Supplied material.
■ ■ ■ ■ ■
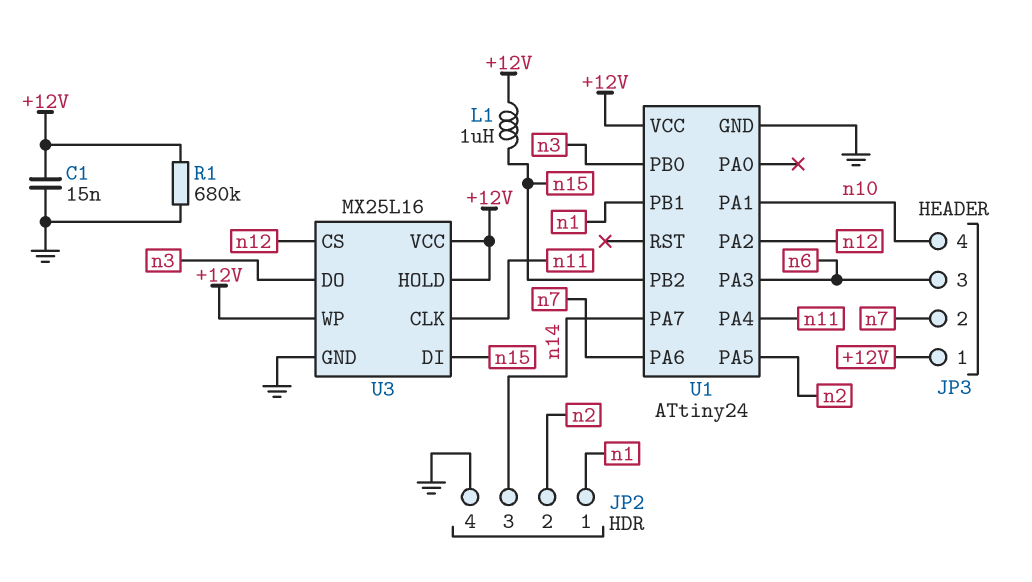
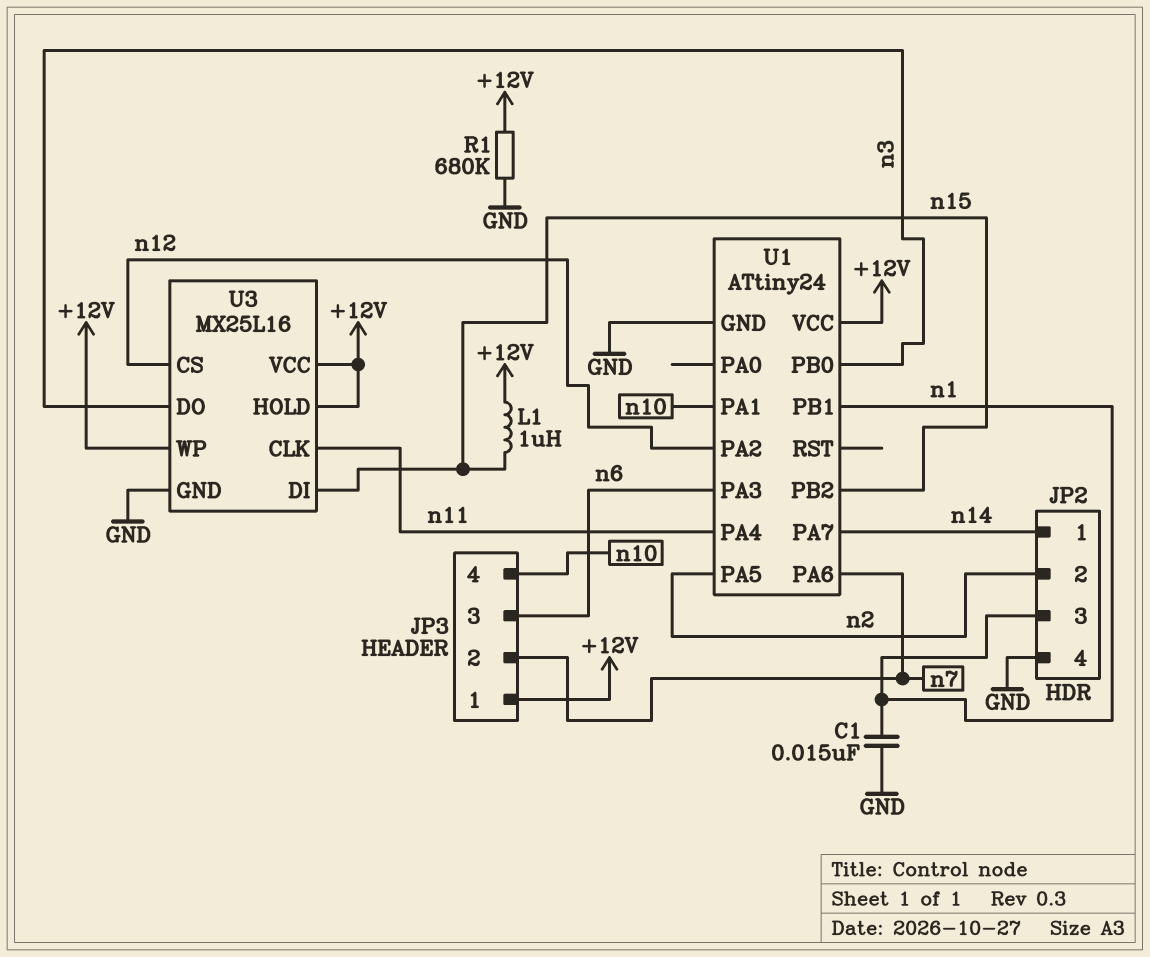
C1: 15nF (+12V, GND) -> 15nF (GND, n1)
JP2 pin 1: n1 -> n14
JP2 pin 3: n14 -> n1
■ ■ ■ ■ ■
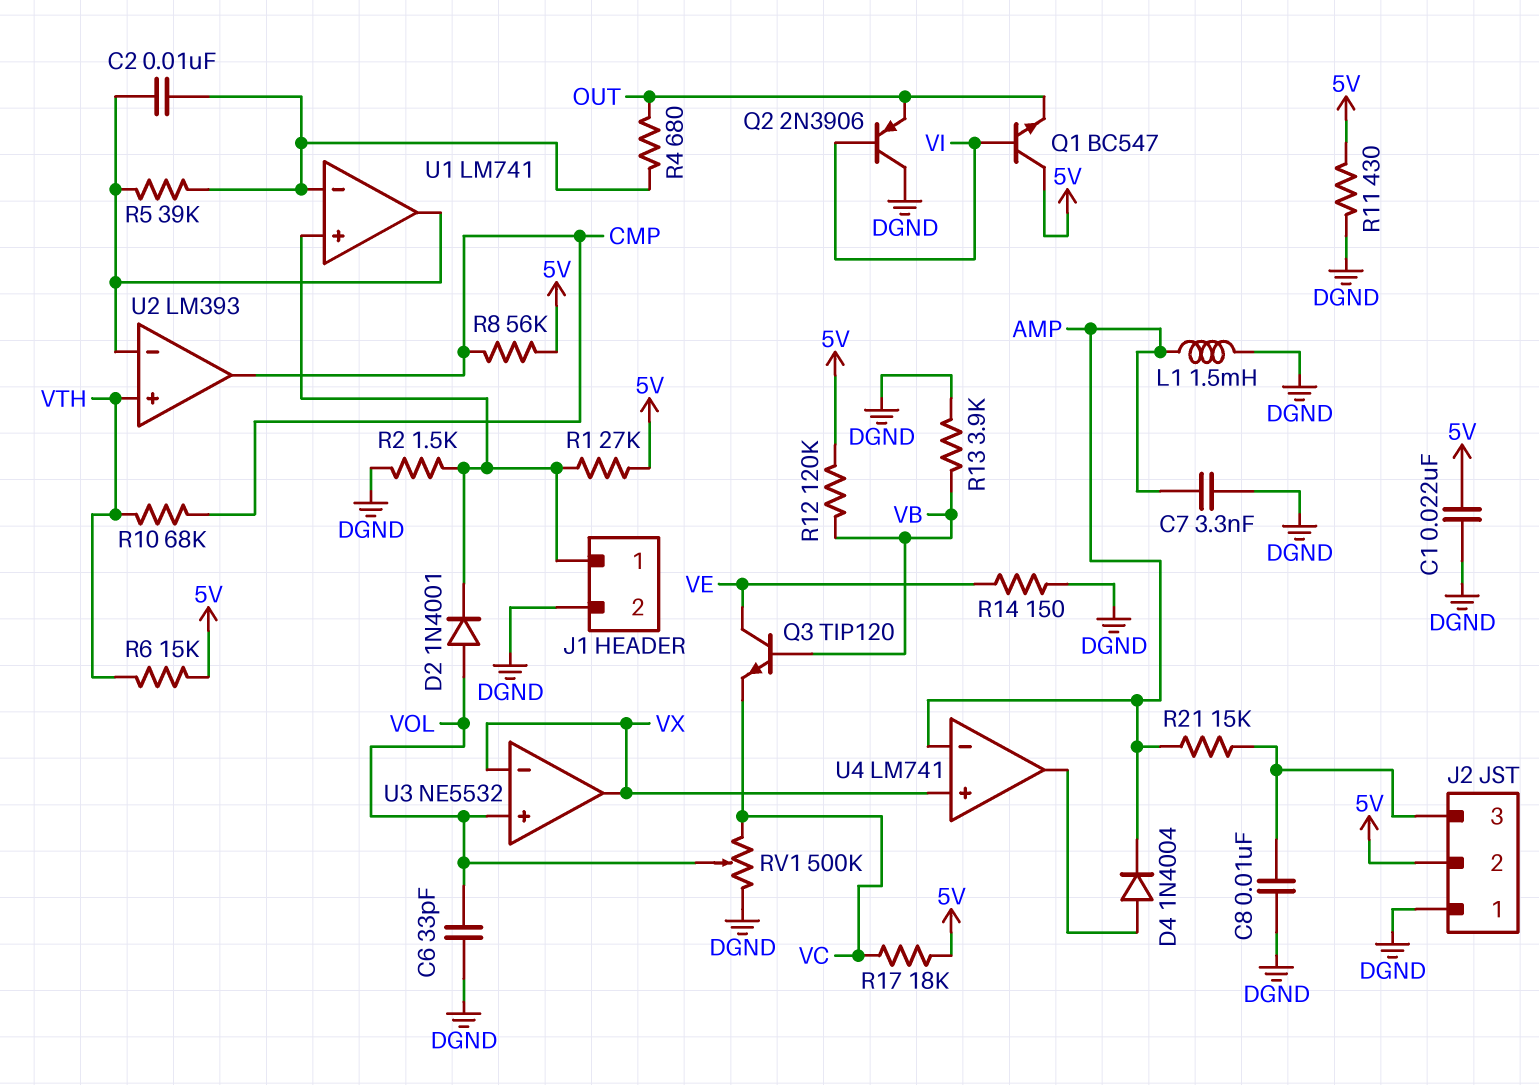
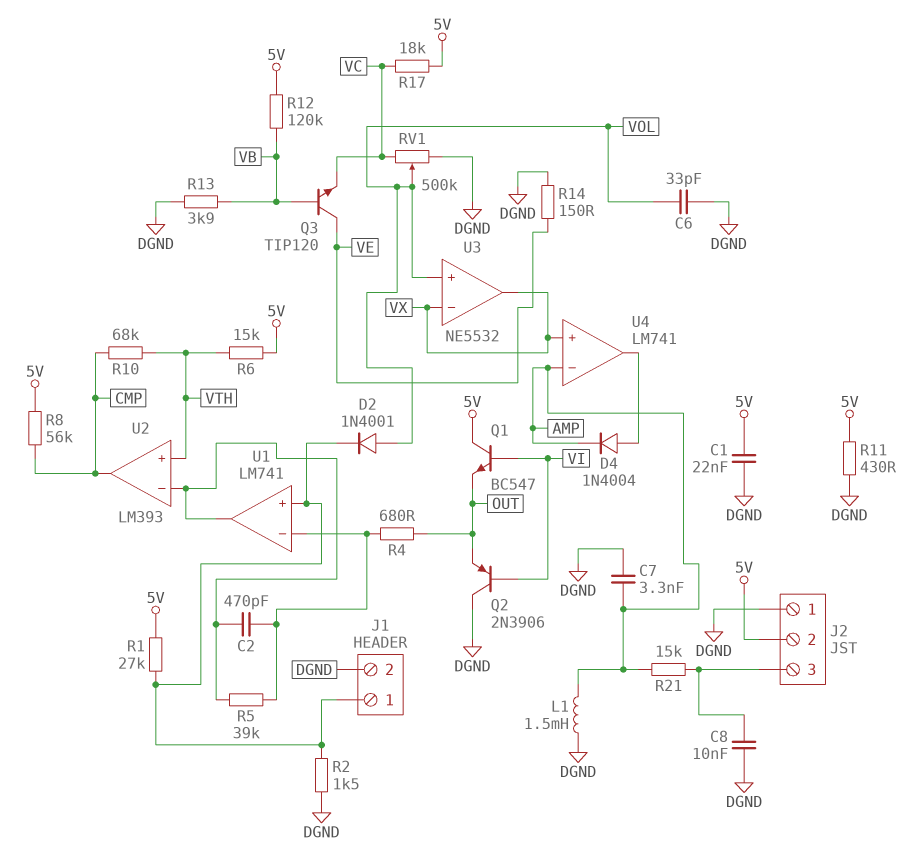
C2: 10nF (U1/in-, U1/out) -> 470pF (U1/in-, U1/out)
■ ■ ■ ■ ■
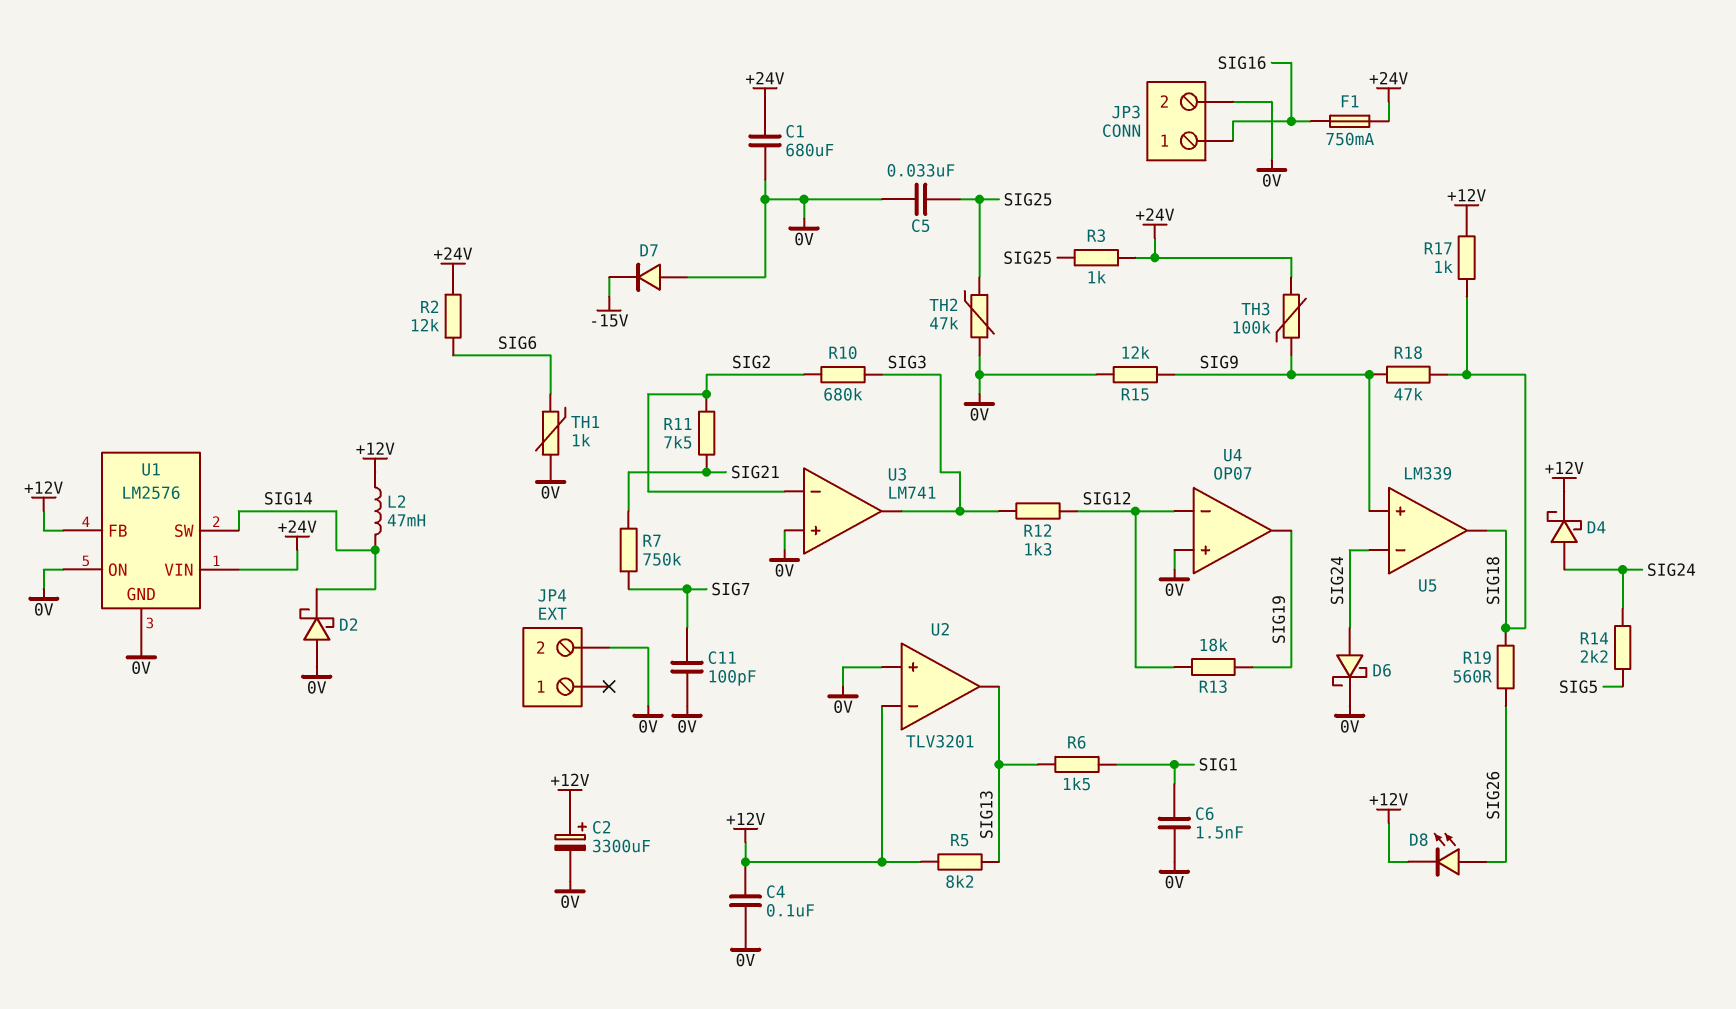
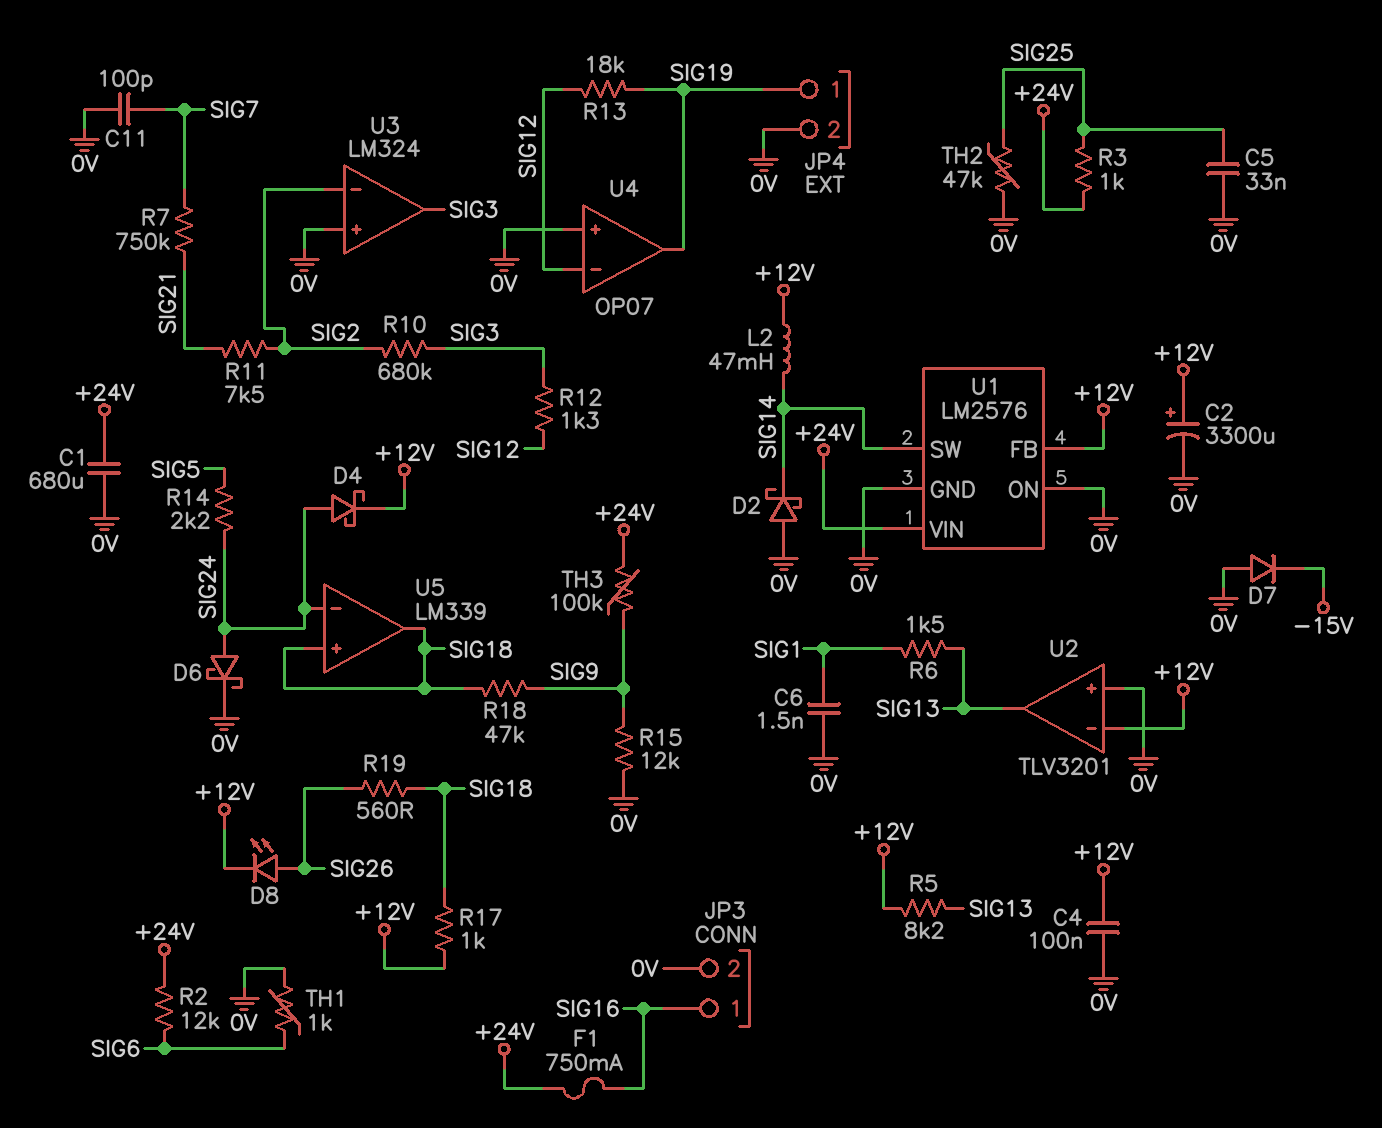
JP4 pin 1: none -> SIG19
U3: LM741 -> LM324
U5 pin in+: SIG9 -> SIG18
■ ■ ■ ■ ■
In the listing above, find the line containing "C1: 15nF (+12V, GND) -> 15nF (GND, n1)" and the line containing "JP2 pin 3: n14 -> n1", then quote both, plus every line between them, exactly as written.

Answer to the exercise.
C1: 15nF (+12V, GND) -> 15nF (GND, n1)
JP2 pin 1: n1 -> n14
JP2 pin 3: n14 -> n1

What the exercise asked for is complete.